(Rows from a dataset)
□ □ □ □ □

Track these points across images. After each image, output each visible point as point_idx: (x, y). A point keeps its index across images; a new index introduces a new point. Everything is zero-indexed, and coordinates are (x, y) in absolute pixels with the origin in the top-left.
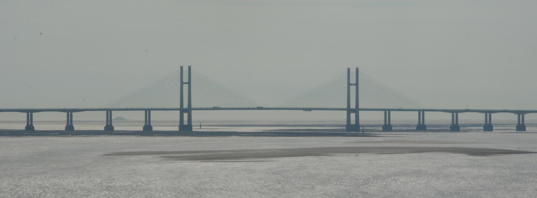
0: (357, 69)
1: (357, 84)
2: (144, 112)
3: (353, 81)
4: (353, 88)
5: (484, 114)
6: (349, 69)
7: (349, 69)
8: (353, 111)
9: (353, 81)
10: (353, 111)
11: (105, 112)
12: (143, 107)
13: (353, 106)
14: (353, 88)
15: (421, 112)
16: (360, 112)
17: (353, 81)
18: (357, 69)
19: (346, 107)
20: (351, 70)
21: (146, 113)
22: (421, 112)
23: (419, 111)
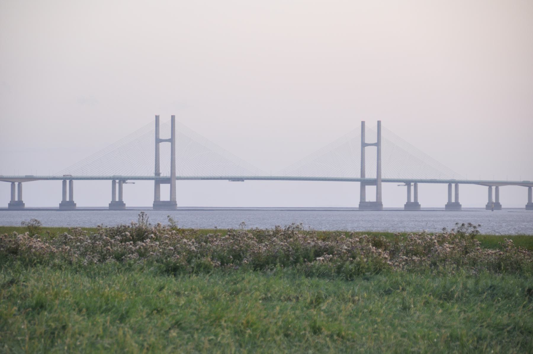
8: (166, 180)
10: (166, 180)
11: (447, 185)
13: (165, 172)
17: (371, 138)
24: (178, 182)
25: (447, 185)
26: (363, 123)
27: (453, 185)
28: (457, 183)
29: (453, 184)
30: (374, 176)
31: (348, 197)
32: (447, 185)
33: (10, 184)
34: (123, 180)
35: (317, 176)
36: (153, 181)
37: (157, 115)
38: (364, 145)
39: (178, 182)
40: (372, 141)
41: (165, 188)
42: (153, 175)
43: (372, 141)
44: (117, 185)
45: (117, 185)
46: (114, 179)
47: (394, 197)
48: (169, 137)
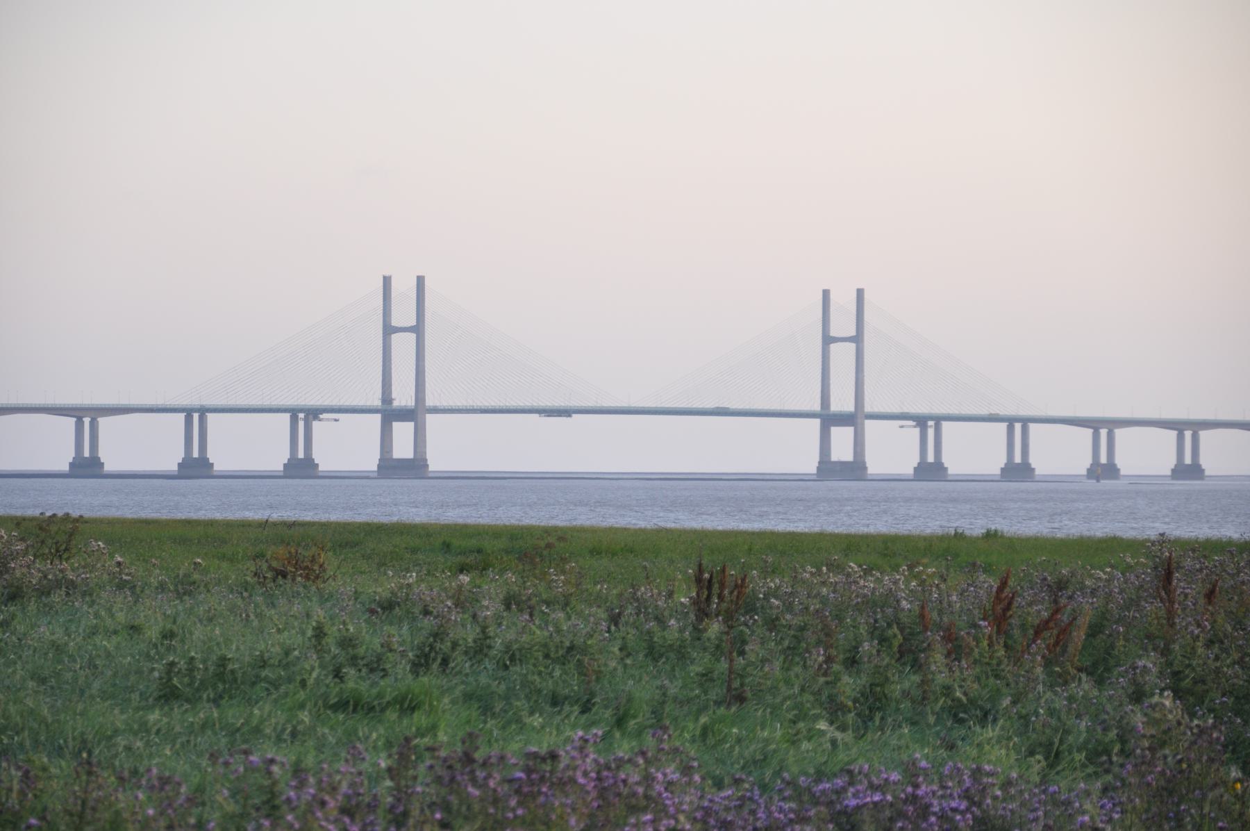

□ □ □ □ □

GIVEN PROBLEM: Retype every line of the material word for word, leaving out the picture markers.

RESULT BELOW:
Track these points across images. After each image, output each visible point as point_idx: (x, y). A point keeps its index across images; a new index introduces a new point. Everything is zero-indexed, and coordinates are (x, y) in absolute pixels with the origin in the top-left.
0: (357, 69)
1: (357, 84)
2: (144, 112)
3: (353, 81)
4: (353, 88)
5: (484, 114)
6: (349, 69)
7: (349, 69)
8: (353, 111)
9: (353, 81)
10: (353, 111)
11: (105, 112)
12: (143, 107)
13: (353, 106)
14: (353, 88)
15: (421, 112)
16: (360, 112)
17: (353, 81)
18: (357, 69)
19: (346, 107)
20: (351, 70)
21: (146, 113)
22: (421, 112)
23: (419, 111)
8: (166, 180)
10: (166, 180)
11: (447, 185)
13: (165, 172)
17: (371, 138)
24: (178, 182)
25: (447, 185)
26: (363, 123)
27: (453, 185)
28: (457, 183)
29: (453, 184)
30: (374, 176)
31: (348, 197)
32: (447, 185)
33: (10, 184)
34: (123, 180)
35: (317, 176)
36: (153, 181)
37: (157, 115)
38: (364, 145)
39: (178, 182)
40: (372, 141)
41: (165, 188)
42: (153, 175)
43: (372, 141)
44: (117, 185)
45: (117, 185)
46: (114, 179)
47: (394, 197)
48: (169, 137)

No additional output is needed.